Work instruction –
Only one stretch of the listing below is wanted. Begin at the line that has "purple plate M9:N9", stop after the line that has "none -> brown brick H1 level 1", and repeat every line in between exactly.

Supplied information –
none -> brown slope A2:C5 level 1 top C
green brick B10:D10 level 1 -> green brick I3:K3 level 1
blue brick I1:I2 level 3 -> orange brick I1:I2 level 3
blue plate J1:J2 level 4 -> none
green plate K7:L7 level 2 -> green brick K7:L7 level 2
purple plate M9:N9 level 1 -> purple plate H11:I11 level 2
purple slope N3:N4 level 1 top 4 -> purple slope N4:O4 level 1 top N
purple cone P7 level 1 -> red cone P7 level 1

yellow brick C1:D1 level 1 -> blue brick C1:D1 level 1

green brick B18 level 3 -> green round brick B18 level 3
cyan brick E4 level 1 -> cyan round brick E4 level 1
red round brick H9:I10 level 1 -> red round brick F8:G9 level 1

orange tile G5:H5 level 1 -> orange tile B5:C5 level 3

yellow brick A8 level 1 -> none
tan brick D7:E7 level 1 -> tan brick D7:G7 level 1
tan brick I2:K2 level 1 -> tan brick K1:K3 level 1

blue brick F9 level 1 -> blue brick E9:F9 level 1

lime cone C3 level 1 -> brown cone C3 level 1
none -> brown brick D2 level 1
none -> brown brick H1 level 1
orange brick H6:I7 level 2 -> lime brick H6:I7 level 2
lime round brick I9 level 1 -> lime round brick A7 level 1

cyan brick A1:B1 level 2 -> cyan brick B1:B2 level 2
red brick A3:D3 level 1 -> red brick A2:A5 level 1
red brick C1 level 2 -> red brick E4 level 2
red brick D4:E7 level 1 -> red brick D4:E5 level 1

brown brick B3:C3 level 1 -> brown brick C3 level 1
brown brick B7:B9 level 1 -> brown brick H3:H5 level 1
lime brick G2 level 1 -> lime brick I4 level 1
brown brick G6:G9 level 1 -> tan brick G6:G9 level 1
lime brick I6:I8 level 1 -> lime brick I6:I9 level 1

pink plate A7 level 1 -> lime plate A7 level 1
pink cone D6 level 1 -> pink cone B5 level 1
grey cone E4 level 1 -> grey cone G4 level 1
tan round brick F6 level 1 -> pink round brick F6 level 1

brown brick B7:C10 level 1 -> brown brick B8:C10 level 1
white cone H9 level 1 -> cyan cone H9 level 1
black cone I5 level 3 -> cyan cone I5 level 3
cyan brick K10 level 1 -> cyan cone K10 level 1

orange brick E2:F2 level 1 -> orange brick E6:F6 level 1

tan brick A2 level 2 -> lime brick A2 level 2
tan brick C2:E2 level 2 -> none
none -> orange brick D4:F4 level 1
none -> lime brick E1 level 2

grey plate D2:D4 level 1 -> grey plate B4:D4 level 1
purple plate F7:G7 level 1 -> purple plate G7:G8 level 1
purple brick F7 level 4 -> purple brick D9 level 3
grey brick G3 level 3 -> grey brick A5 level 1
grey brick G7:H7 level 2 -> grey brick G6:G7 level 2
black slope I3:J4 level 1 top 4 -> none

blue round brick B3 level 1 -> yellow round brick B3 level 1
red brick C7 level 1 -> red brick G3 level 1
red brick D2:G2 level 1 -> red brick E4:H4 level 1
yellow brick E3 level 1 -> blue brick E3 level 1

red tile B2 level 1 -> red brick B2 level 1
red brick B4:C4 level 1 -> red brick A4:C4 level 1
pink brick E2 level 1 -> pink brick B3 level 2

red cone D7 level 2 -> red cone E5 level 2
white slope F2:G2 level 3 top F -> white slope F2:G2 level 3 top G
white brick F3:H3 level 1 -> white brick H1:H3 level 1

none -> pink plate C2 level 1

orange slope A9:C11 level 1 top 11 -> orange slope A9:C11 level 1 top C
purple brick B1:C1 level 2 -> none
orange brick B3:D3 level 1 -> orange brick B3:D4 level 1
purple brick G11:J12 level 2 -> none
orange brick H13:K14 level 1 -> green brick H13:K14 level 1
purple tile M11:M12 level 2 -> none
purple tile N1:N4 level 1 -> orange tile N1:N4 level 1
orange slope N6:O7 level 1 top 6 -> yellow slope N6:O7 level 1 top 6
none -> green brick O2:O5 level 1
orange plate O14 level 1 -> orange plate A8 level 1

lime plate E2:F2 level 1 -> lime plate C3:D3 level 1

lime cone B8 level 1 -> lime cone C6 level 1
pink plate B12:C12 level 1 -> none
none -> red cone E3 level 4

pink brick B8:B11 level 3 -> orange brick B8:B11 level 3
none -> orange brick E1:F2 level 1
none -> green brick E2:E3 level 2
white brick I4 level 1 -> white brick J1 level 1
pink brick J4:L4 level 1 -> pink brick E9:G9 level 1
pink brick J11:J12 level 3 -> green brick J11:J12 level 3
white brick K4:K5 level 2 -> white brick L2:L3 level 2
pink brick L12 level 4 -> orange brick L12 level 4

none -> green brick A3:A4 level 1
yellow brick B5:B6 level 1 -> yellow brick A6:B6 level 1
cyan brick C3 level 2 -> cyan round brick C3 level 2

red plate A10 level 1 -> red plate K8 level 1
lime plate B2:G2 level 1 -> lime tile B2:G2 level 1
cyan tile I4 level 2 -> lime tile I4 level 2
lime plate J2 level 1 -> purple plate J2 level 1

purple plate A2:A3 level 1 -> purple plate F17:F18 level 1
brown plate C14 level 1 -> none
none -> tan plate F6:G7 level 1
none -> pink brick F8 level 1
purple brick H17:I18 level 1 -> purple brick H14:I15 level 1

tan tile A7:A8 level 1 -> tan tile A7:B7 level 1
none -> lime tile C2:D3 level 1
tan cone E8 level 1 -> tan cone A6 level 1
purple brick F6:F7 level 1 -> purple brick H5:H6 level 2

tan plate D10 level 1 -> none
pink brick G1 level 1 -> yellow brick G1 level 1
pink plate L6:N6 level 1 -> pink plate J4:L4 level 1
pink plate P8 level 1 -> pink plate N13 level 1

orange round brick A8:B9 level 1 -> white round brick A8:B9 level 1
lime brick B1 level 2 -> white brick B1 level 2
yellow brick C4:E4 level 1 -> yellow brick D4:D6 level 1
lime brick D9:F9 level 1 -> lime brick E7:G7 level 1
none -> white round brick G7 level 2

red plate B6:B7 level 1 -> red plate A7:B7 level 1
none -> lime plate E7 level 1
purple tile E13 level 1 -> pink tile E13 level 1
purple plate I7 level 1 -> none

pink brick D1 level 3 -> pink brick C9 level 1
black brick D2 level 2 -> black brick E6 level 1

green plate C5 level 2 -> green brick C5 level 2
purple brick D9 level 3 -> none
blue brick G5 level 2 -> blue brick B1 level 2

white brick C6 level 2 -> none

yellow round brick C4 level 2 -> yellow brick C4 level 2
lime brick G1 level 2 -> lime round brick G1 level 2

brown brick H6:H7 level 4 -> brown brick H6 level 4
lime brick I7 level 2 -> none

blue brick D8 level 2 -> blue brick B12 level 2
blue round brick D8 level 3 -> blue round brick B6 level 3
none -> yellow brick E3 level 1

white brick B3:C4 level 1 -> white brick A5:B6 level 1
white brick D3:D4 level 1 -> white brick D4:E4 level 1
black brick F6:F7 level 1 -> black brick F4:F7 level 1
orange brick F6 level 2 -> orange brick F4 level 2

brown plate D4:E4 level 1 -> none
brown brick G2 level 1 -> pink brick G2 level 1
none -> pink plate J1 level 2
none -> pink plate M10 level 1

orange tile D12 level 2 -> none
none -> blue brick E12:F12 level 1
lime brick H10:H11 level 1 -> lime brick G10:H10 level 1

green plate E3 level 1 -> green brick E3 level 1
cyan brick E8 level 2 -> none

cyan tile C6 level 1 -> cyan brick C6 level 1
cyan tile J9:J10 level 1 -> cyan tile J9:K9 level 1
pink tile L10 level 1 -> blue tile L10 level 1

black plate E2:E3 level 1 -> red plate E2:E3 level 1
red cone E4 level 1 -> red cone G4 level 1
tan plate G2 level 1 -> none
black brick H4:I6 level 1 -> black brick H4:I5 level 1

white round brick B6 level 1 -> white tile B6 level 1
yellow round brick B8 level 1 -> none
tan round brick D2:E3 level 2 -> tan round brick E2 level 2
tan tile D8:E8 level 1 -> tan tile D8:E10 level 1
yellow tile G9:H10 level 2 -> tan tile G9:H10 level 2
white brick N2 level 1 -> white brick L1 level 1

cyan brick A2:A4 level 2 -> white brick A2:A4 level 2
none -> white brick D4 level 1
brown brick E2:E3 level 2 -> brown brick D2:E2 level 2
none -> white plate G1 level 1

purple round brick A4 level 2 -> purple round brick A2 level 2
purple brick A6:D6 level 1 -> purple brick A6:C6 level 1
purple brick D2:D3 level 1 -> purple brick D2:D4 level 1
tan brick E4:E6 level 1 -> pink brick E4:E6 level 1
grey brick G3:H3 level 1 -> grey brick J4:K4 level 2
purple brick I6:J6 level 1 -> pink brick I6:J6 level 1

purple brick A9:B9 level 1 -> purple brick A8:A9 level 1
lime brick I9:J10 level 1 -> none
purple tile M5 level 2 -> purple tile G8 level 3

Solution to this task –
purple plate M9:N9 level 1 -> purple plate H11:I11 level 2
purple slope N3:N4 level 1 top 4 -> purple slope N4:O4 level 1 top N
purple cone P7 level 1 -> red cone P7 level 1

yellow brick C1:D1 level 1 -> blue brick C1:D1 level 1

green brick B18 level 3 -> green round brick B18 level 3
cyan brick E4 level 1 -> cyan round brick E4 level 1
red round brick H9:I10 level 1 -> red round brick F8:G9 level 1

orange tile G5:H5 level 1 -> orange tile B5:C5 level 3

yellow brick A8 level 1 -> none
tan brick D7:E7 level 1 -> tan brick D7:G7 level 1
tan brick I2:K2 level 1 -> tan brick K1:K3 level 1

blue brick F9 level 1 -> blue brick E9:F9 level 1

lime cone C3 level 1 -> brown cone C3 level 1
none -> brown brick D2 level 1
none -> brown brick H1 level 1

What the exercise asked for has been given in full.